Data records
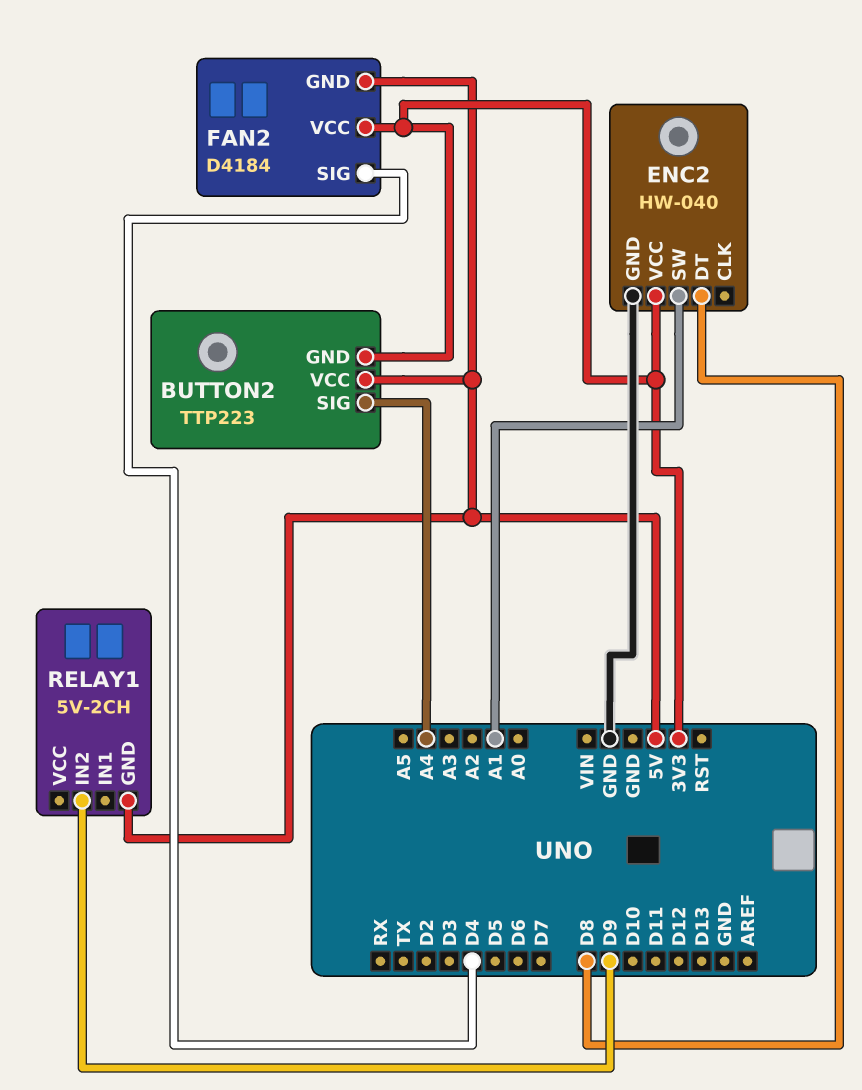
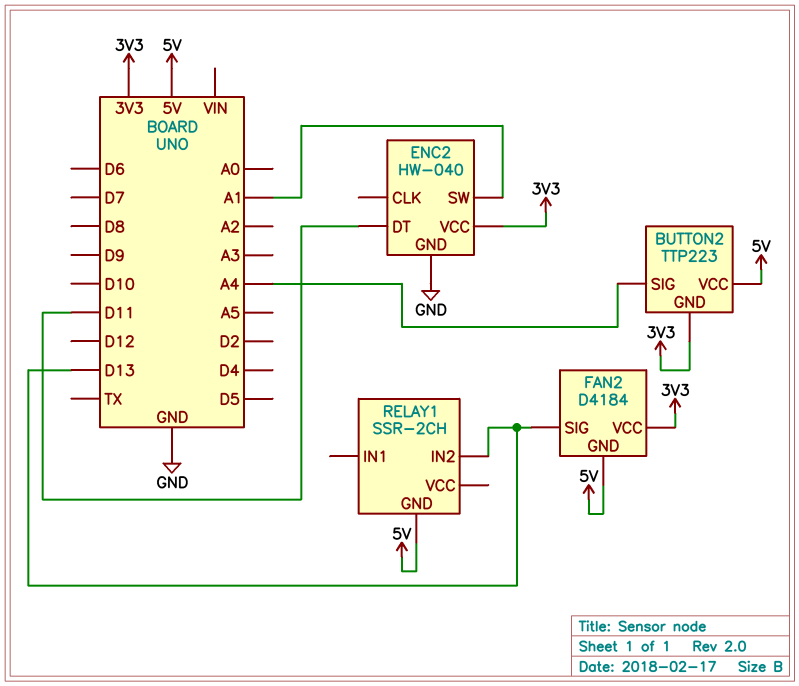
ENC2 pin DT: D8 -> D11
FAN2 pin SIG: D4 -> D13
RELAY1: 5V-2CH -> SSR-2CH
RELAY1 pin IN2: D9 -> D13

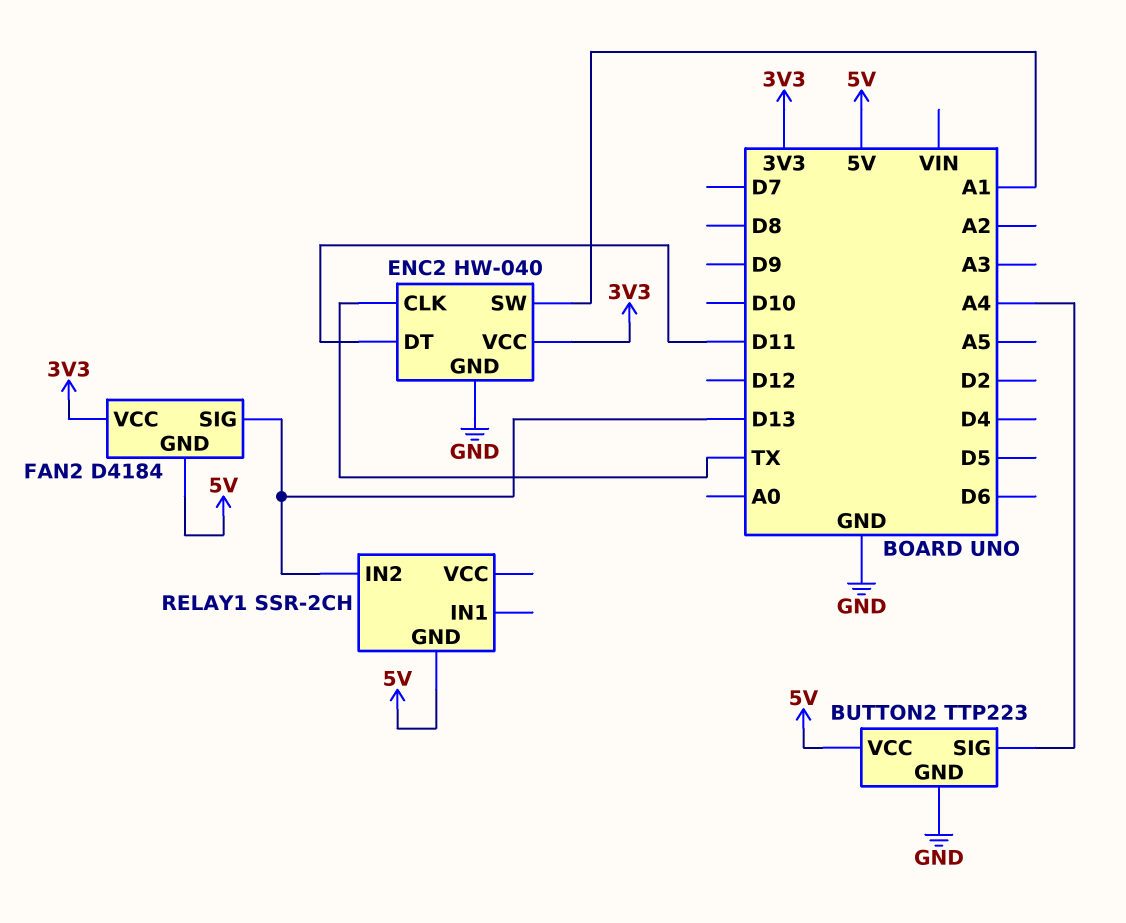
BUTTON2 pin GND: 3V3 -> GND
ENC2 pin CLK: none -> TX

**What to work on:** Pictures stay out; the records above are otherwise reproduced exactly.

**Task answer:**
ENC2 pin DT: D8 -> D11
FAN2 pin SIG: D4 -> D13
RELAY1: 5V-2CH -> SSR-2CH
RELAY1 pin IN2: D9 -> D13

BUTTON2 pin GND: 3V3 -> GND
ENC2 pin CLK: none -> TX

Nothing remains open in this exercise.